* **ASSIGNMENT**:
The number of lines holding the string "signals" is all that is wanted; count them in the records below.

------ GIVEN DATA ------

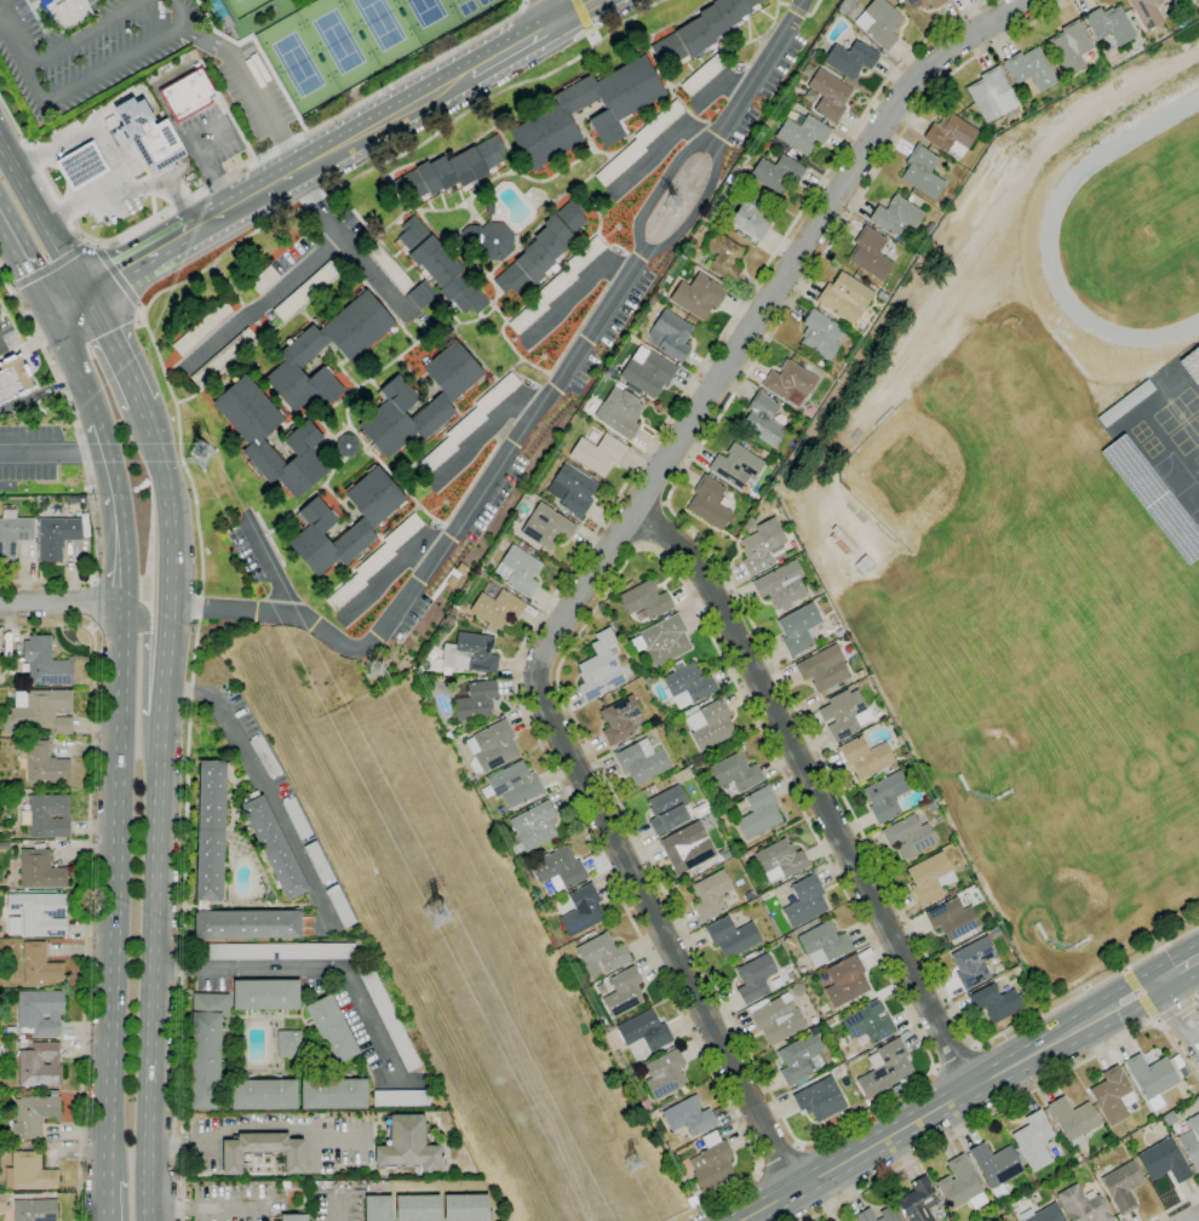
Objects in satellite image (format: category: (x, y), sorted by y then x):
park: (237, 0)
building: (900, 1)
park: (484, 2)
building: (923, 3)
park: (466, 6)
building: (847, 7)
road: (554, 10)
road: (579, 10)
park: (426, 11)
building: (67, 12)
building: (1146, 13)
building: (220, 14)
park: (380, 22)
road: (586, 22)
building: (879, 23)
building: (1111, 24)
building: (1182, 26)
building: (701, 30)
road: (85, 32)
road: (13, 39)
park: (337, 41)
road: (514, 46)
building: (1070, 47)
parking lot: (88, 50)
building: (850, 59)
road: (109, 62)
park: (297, 64)
building: (1030, 69)
road: (757, 72)
building: (703, 74)
road: (251, 85)
road: (717, 85)
road: (129, 91)
building: (188, 94)
building: (828, 95)
building: (992, 95)
building: (617, 112)
road: (377, 123)
building: (802, 133)
building: (951, 135)
building: (150, 136)
road: (171, 141)
building: (639, 143)
road: (661, 147)
road: (112, 156)
building: (82, 165)
gas station: (82, 165)
building: (461, 166)
road: (178, 171)
road: (235, 172)
building: (922, 172)
building: (777, 173)
road: (659, 191)
road: (82, 195)
road: (251, 195)
road: (699, 201)
park: (1173, 203)
power tower: (670, 207)
building: (489, 209)
road: (43, 217)
building: (896, 217)
building: (749, 219)
track: (1050, 221)
building: (699, 228)
track: (1138, 232)
building: (494, 241)
road: (166, 245)
building: (542, 249)
road: (354, 251)
building: (869, 253)
building: (723, 257)
road: (50, 265)
building: (389, 267)
building: (441, 267)
road: (24, 269)
road: (118, 275)
building: (264, 279)
road: (102, 282)
building: (557, 285)
road: (575, 288)
building: (306, 290)
traffic signals: (88, 291)
building: (660, 293)
building: (422, 294)
building: (698, 296)
building: (882, 296)
building: (845, 297)
road: (67, 301)
building: (653, 301)
road: (260, 306)
traffic signals: (47, 311)
road: (757, 314)
parking lot: (4, 321)
building: (202, 328)
building: (821, 335)
building: (670, 336)
building: (513, 339)
road: (115, 345)
building: (299, 351)
building: (223, 357)
road: (73, 365)
building: (647, 371)
building: (788, 381)
building: (16, 383)
road: (40, 394)
building: (399, 399)
building: (619, 412)
building: (763, 419)
building: (468, 423)
building: (304, 435)
building: (747, 435)
building: (347, 445)
road: (53, 450)
power tower: (202, 451)
parking lot: (29, 453)
building: (598, 453)
road: (182, 459)
park: (1197, 460)
road: (84, 461)
building: (736, 466)
park: (917, 474)
building: (572, 490)
building: (709, 502)
road: (120, 512)
building: (319, 521)
road: (653, 525)
building: (547, 526)
road: (450, 533)
building: (13, 534)
building: (57, 536)
building: (842, 541)
building: (764, 547)
building: (375, 561)
building: (863, 564)
road: (271, 569)
building: (519, 569)
building: (781, 585)
road: (733, 588)
building: (816, 591)
road: (552, 598)
building: (646, 600)
road: (92, 603)
building: (496, 605)
road: (61, 606)
building: (454, 608)
building: (468, 618)
building: (800, 629)
building: (840, 632)
building: (666, 640)
building: (470, 653)
park: (1094, 655)
building: (46, 663)
building: (600, 667)
building: (824, 668)
power tower: (374, 671)
road: (143, 678)
building: (649, 678)
building: (687, 684)
building: (223, 688)
building: (476, 702)
building: (39, 711)
building: (845, 714)
building: (621, 720)
building: (711, 724)
building: (448, 735)
building: (899, 740)
building: (493, 746)
building: (903, 748)
park: (995, 755)
building: (265, 756)
building: (906, 756)
building: (866, 758)
building: (643, 760)
building: (45, 764)
building: (735, 774)
building: (681, 775)
building: (514, 785)
road: (261, 790)
road: (814, 790)
building: (886, 796)
building: (931, 806)
road: (158, 808)
building: (703, 808)
building: (726, 808)
building: (669, 810)
building: (759, 813)
building: (47, 816)
building: (296, 818)
building: (534, 825)
building: (211, 830)
building: (909, 836)
building: (736, 839)
building: (273, 845)
building: (689, 846)
building: (517, 847)
building: (726, 854)
building: (780, 860)
building: (318, 862)
building: (560, 869)
building: (40, 870)
building: (930, 877)
road: (88, 879)
road: (116, 893)
building: (711, 894)
building: (805, 901)
park: (1070, 902)
building: (203, 906)
building: (340, 906)
building: (582, 910)
building: (41, 913)
power tower: (435, 916)
building: (952, 918)
building: (251, 924)
building: (13, 925)
building: (1041, 932)
road: (661, 933)
building: (731, 937)
building: (575, 941)
building: (1080, 943)
building: (824, 944)
building: (275, 951)
building: (602, 954)
building: (972, 962)
building: (40, 965)
road: (1178, 969)
road: (313, 972)
building: (794, 977)
building: (755, 978)
building: (581, 980)
building: (846, 981)
building: (796, 989)
building: (623, 992)
building: (266, 994)
road: (1140, 996)
building: (995, 1002)
road: (1177, 1011)
building: (40, 1012)
road: (1178, 1012)
building: (389, 1018)
building: (776, 1018)
building: (868, 1023)
building: (331, 1029)
building: (819, 1029)
building: (10, 1030)
building: (645, 1031)
building: (289, 1043)
building: (206, 1049)
road: (955, 1056)
building: (800, 1059)
building: (40, 1065)
building: (885, 1068)
building: (665, 1074)
building: (1151, 1078)
building: (264, 1094)
building: (334, 1094)
building: (1113, 1095)
building: (401, 1098)
building: (820, 1099)
building: (1197, 1099)
road: (948, 1101)
road: (1011, 1103)
building: (34, 1115)
building: (688, 1116)
building: (1073, 1119)
road: (252, 1127)
road: (834, 1130)
building: (1034, 1140)
building: (1191, 1141)
building: (698, 1144)
building: (407, 1145)
building: (263, 1151)
road: (779, 1157)
building: (1163, 1161)
building: (712, 1162)
power tower: (632, 1165)
building: (996, 1166)
building: (29, 1172)
building: (961, 1184)
building: (290, 1185)
building: (1123, 1185)
building: (5, 1190)
road: (111, 1200)
building: (692, 1201)
building: (918, 1201)
building: (1, 1202)
parking lot: (230, 1203)
road: (202, 1204)
parking lot: (337, 1205)
building: (1083, 1206)
road: (1174, 1206)
building: (466, 1207)
building: (377, 1208)
building: (417, 1208)
road: (339, 1209)
building: (35, 1210)
road: (110, 1214)
building: (888, 1214)
building: (1043, 1214)
building: (864, 1216)
building: (295, 1217)
road: (1196, 1219)
building: (848, 1220)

------

* **SOLUTION TO THIS EXERCISE**:
2